__Assignment__
From the records below, report the number of lines that contain "VOUT", and add nothing.

[Supplied material Boundary: Start]

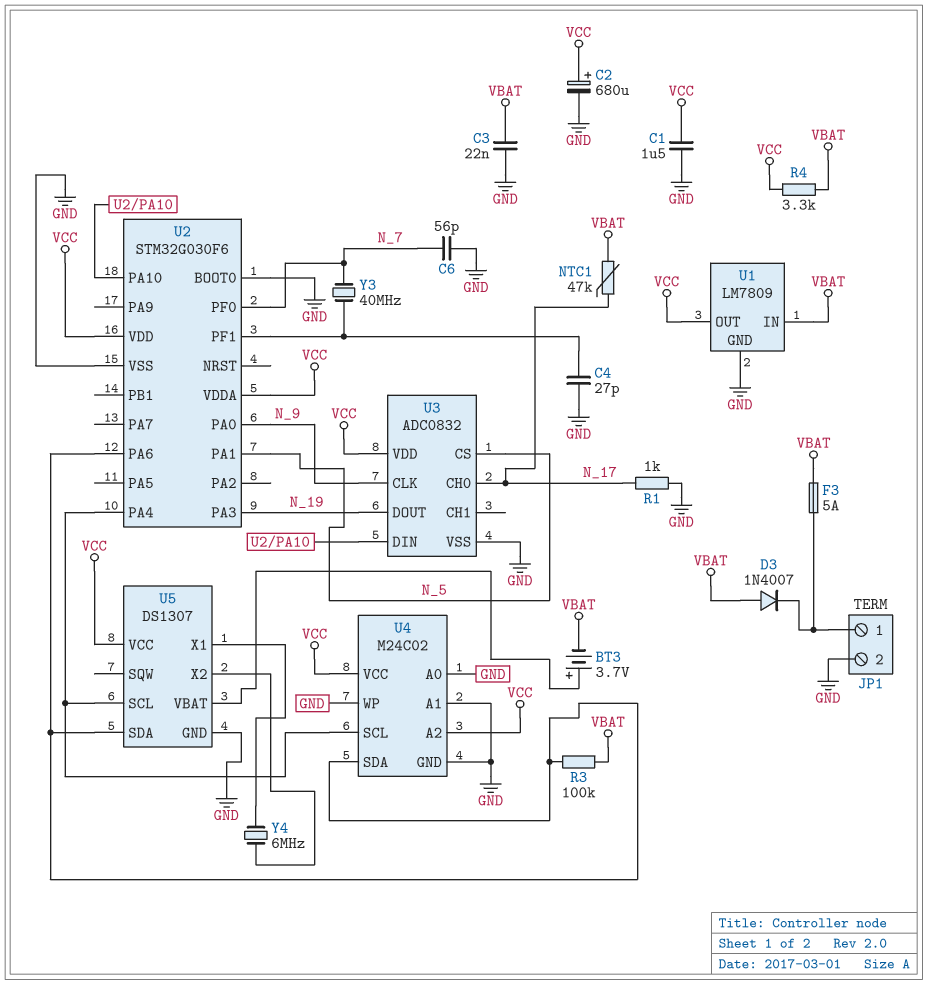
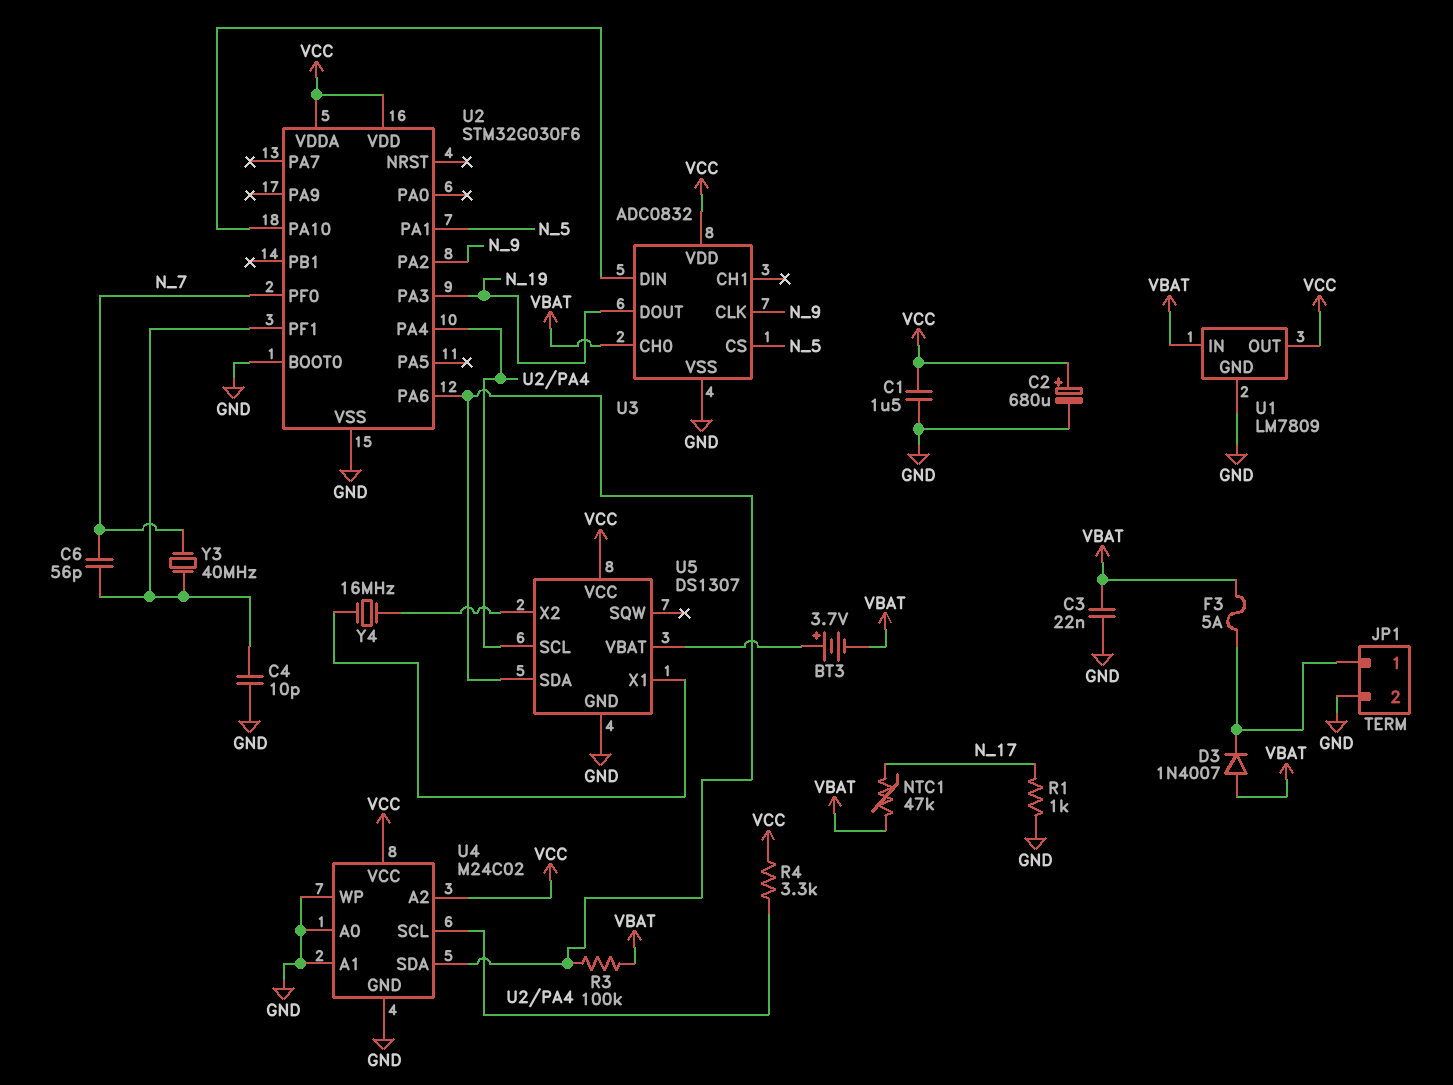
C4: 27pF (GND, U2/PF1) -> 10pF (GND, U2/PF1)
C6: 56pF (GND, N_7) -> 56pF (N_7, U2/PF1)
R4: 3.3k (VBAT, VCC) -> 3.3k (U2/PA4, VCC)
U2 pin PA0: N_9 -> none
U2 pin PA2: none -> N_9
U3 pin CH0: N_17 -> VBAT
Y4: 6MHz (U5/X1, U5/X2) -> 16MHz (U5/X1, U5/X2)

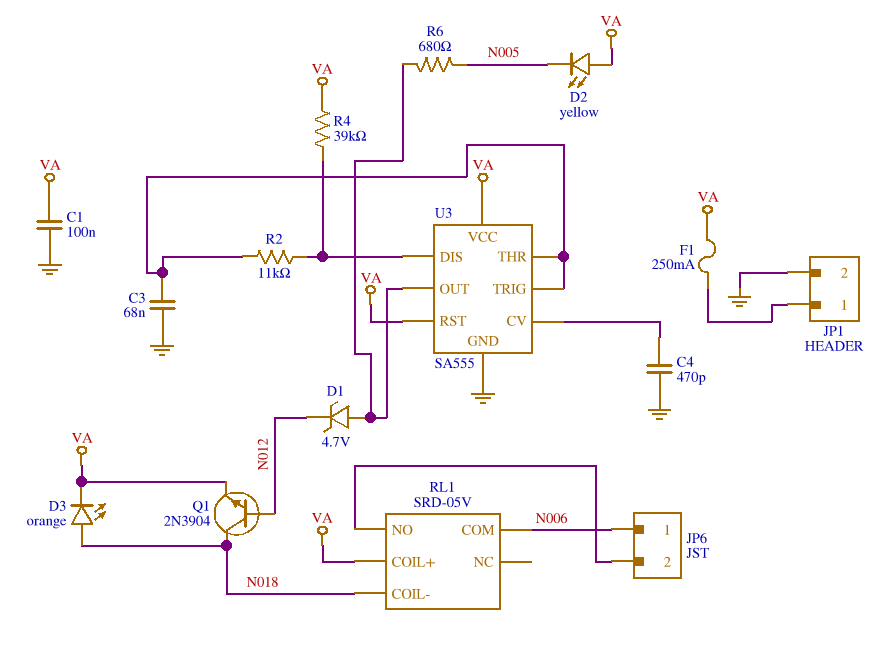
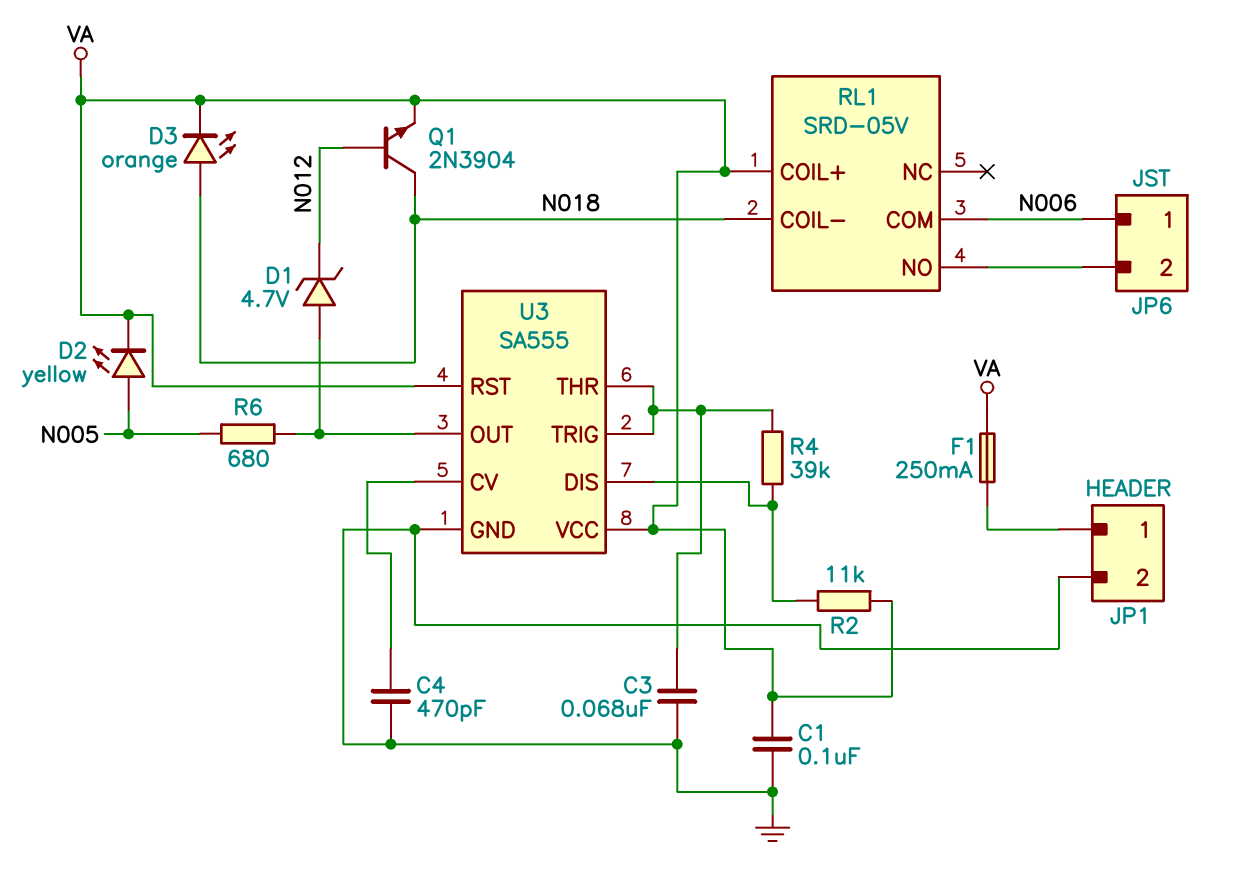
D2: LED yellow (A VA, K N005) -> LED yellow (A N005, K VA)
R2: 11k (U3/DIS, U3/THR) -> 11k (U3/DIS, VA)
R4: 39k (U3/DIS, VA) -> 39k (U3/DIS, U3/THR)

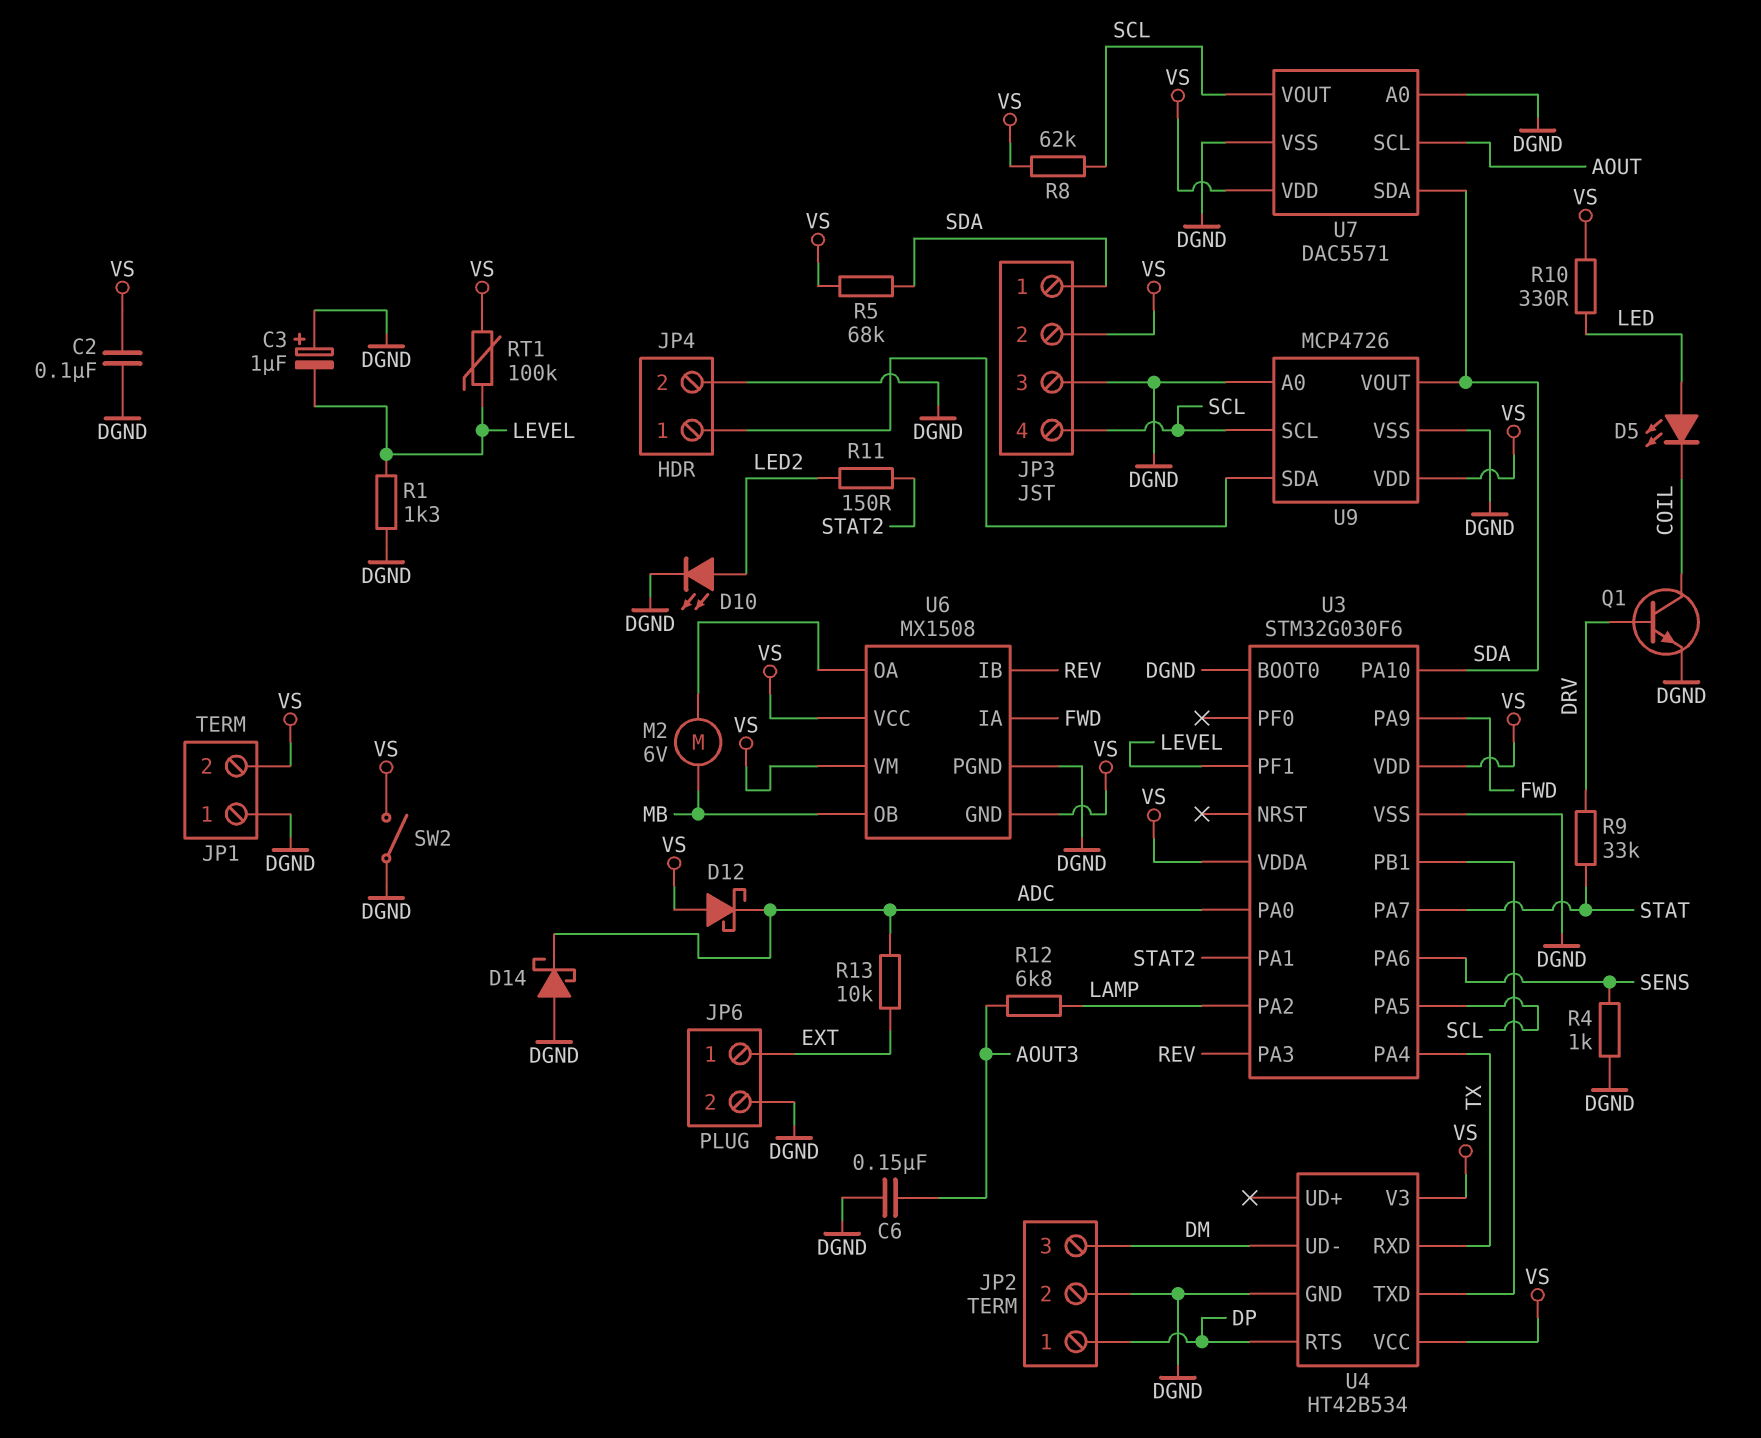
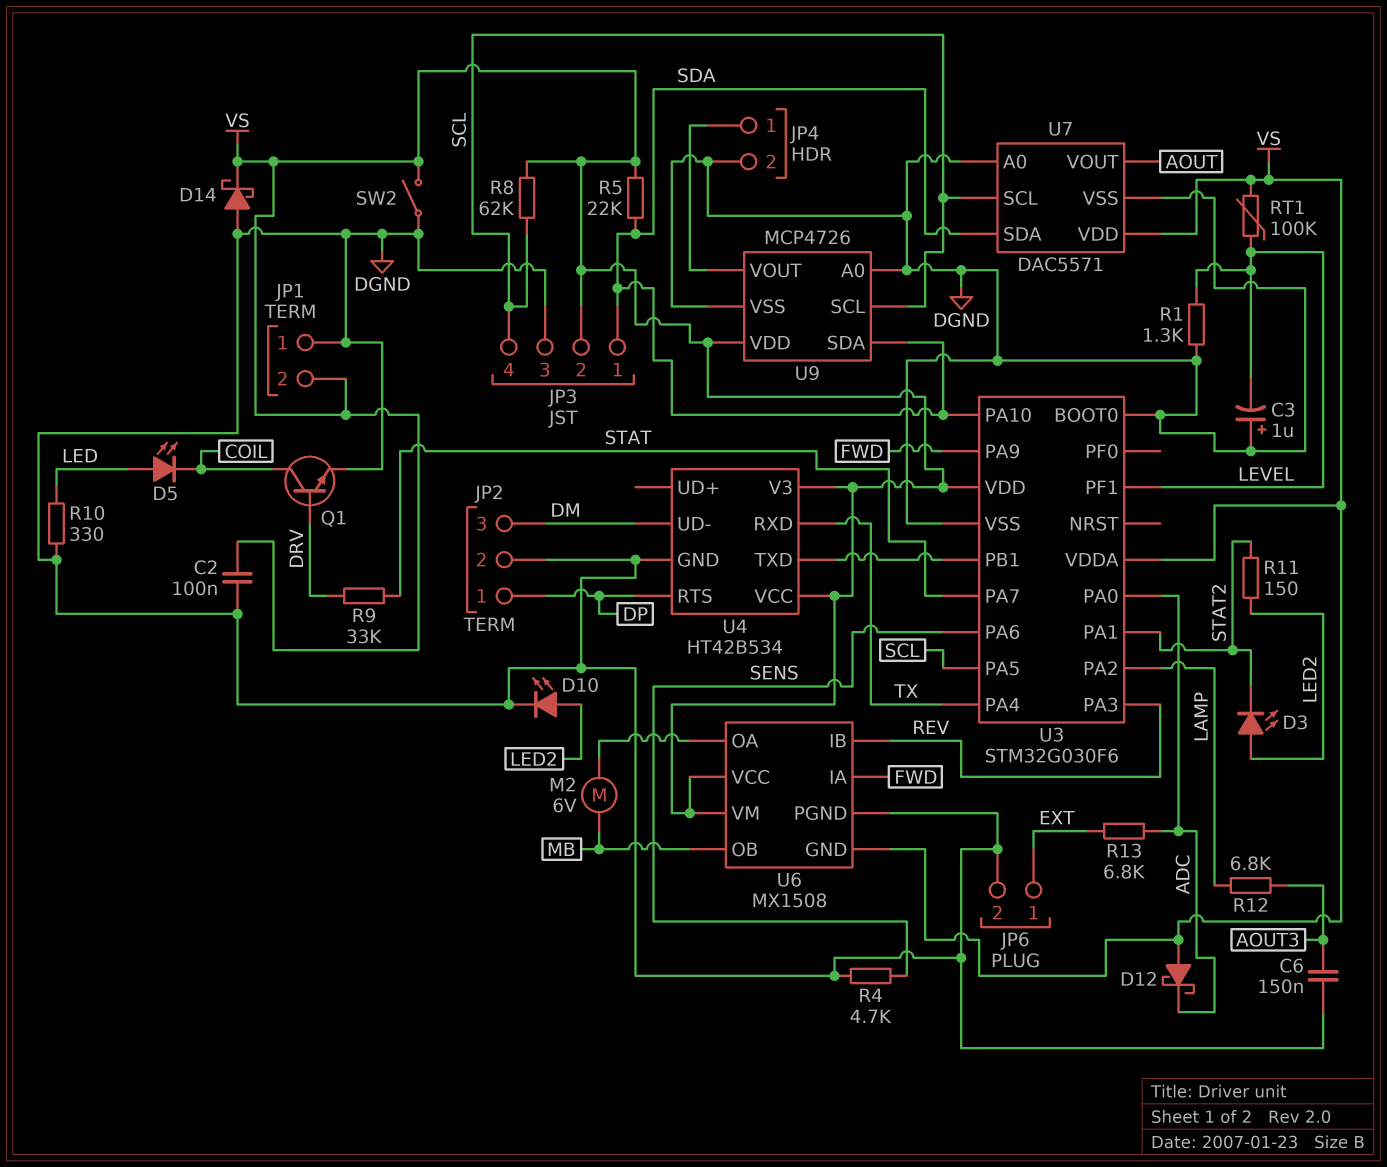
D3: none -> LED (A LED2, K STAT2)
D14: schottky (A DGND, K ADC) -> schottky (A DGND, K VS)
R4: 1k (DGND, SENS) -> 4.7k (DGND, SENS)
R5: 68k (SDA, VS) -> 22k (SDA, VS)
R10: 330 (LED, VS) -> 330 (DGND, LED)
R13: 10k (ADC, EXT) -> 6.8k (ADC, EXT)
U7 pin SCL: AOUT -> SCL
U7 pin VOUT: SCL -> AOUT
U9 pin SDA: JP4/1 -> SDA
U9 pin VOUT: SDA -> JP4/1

[Supplied material Boundary: End]

__Answer for the task__
2